_The problem_
Below is a listing. Gather each line of it that contains "DGND".

◆ ◆ ◆ ◆ ◆ ◆ ◆

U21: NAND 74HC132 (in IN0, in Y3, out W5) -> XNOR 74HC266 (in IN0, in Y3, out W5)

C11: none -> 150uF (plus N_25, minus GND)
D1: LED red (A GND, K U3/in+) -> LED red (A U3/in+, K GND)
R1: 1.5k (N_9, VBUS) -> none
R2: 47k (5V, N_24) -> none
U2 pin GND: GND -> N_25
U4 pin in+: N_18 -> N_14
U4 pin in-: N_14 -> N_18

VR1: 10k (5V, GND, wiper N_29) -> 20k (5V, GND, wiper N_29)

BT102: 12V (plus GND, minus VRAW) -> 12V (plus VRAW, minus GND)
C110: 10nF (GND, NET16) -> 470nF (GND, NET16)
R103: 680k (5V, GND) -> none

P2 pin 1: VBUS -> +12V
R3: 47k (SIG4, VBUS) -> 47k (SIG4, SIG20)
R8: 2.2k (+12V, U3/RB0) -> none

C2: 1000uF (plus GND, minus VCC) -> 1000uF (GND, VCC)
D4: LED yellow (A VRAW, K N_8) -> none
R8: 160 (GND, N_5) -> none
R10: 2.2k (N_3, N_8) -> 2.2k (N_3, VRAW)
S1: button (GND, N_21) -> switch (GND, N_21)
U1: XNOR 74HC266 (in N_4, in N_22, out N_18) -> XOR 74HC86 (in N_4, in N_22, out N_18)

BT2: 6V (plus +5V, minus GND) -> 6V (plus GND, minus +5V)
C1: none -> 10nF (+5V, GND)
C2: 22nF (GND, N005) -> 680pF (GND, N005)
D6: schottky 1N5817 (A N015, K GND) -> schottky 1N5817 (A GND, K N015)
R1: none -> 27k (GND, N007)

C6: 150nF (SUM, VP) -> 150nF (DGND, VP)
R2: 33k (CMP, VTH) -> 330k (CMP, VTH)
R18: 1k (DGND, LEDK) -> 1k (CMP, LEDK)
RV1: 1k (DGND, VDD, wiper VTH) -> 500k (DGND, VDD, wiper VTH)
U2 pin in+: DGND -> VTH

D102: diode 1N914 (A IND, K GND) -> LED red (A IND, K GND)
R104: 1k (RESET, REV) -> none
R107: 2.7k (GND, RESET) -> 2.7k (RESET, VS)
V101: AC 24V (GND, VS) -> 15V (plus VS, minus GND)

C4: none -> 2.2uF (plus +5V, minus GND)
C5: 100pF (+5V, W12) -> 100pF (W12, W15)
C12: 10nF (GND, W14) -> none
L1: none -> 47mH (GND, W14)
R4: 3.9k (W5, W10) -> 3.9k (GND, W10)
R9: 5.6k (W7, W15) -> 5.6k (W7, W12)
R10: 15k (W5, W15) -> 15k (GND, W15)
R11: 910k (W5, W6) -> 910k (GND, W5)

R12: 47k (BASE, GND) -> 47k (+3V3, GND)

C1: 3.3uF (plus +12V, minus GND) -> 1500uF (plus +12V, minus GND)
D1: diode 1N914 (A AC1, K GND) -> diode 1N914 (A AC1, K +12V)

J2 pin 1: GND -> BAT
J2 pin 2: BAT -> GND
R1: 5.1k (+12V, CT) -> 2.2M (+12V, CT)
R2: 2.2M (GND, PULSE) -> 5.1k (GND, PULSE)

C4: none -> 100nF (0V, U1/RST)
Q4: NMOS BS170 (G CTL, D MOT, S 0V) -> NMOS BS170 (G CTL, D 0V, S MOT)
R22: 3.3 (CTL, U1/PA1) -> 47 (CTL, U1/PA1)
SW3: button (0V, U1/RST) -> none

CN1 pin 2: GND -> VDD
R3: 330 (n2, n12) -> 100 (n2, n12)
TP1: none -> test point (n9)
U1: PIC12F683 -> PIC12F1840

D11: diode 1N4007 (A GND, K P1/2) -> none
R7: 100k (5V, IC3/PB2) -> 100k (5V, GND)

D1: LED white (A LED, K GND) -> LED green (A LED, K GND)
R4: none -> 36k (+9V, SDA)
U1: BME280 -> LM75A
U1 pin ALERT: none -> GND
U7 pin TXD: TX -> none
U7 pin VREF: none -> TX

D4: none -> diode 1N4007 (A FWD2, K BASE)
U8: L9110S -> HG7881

◆ ◆ ◆ ◆ ◆ ◆ ◆

_Result for this task_
C6: 150nF (SUM, VP) -> 150nF (DGND, VP)
R18: 1k (DGND, LEDK) -> 1k (CMP, LEDK)
RV1: 1k (DGND, VDD, wiper VTH) -> 500k (DGND, VDD, wiper VTH)
U2 pin in+: DGND -> VTH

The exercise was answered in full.